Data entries
※ ※ ※

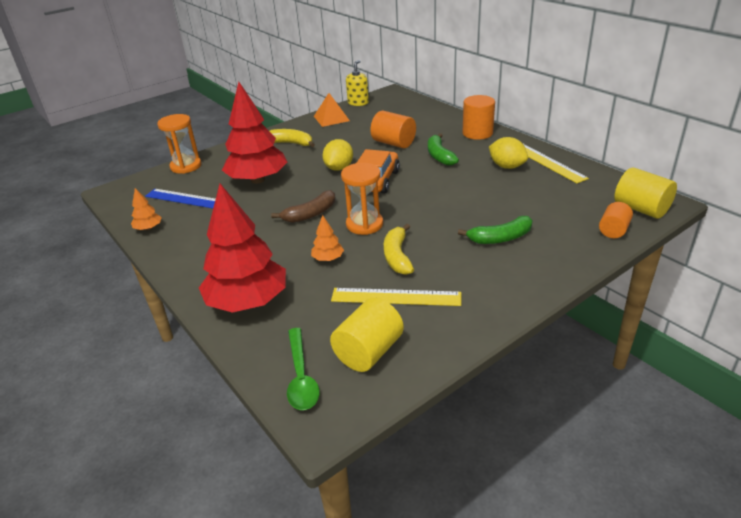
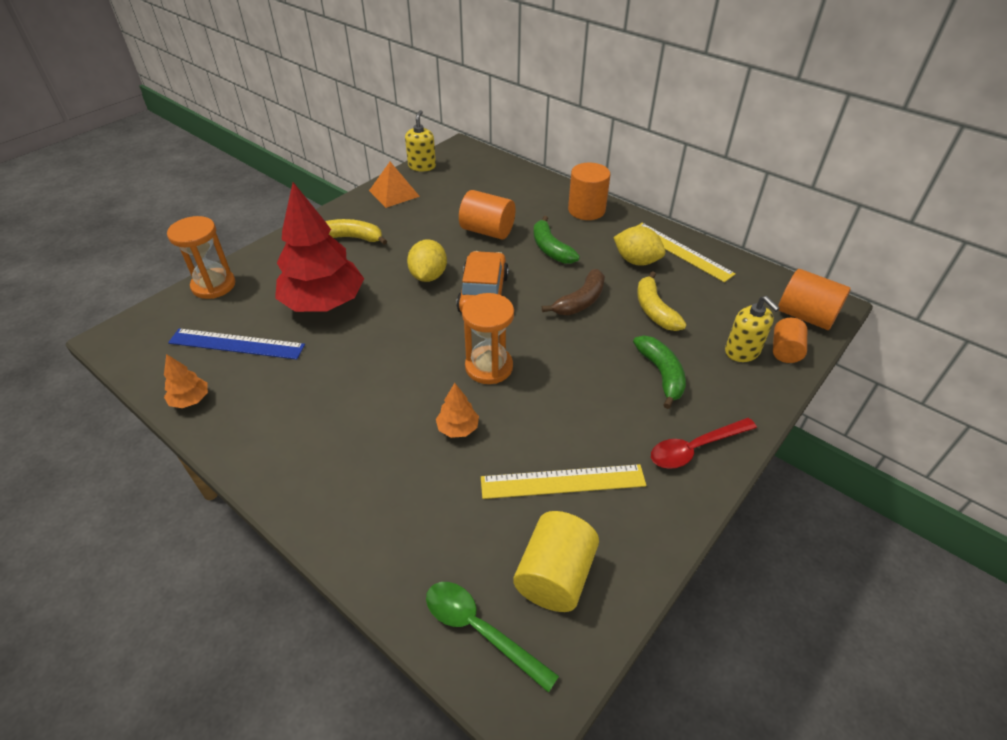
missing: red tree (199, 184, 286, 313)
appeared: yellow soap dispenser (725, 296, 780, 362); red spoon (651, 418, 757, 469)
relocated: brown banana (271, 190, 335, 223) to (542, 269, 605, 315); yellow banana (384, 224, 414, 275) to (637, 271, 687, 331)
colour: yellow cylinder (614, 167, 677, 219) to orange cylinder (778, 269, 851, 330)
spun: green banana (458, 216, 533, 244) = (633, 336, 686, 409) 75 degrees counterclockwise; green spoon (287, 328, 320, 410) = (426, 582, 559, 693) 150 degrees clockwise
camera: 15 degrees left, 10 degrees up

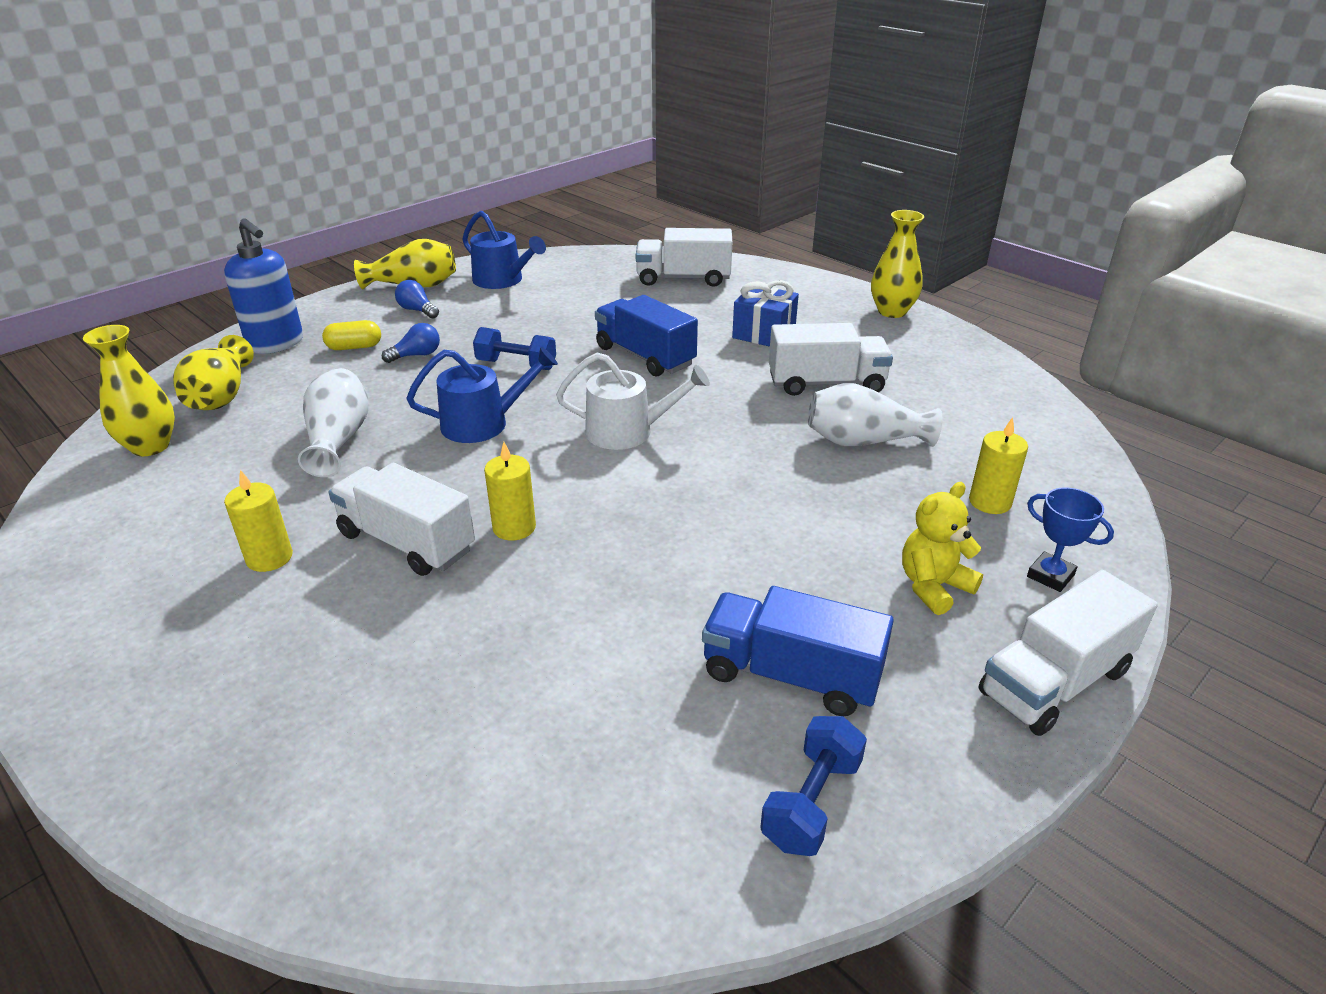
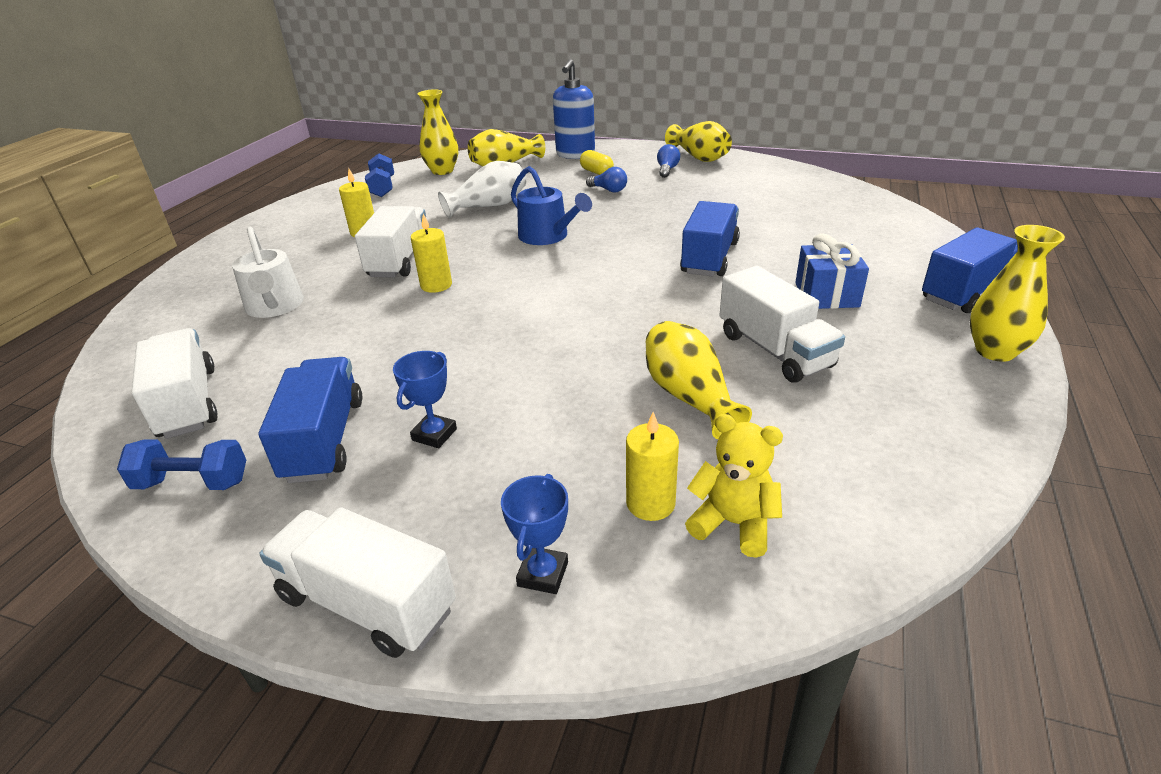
missing: blue watering can (462, 211, 546, 289)
appeared: blue truck (922, 227, 1018, 313); blue trophy (393, 351, 457, 448)
relocated: white truck (636, 228, 732, 287) to (132, 328, 218, 439); blue dumbbell (473, 327, 556, 370) to (365, 153, 394, 197); white watering can (556, 352, 710, 450) to (232, 227, 304, 318); yellow teddy bear (902, 482, 983, 615) to (685, 414, 783, 558)
colour: white vase (808, 383, 942, 447) to yellow vase (646, 321, 752, 439)
camera: 65 degrees right, 0 degrees up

※ ※ ※

Copy the lines that hold the word "banana". Take them from the records above.

◆ **Task result**:
relocated: brown banana (271, 190, 335, 223) to (542, 269, 605, 315); yellow banana (384, 224, 414, 275) to (637, 271, 687, 331)
spun: green banana (458, 216, 533, 244) = (633, 336, 686, 409) 75 degrees counterclockwise; green spoon (287, 328, 320, 410) = (426, 582, 559, 693) 150 degrees clockwise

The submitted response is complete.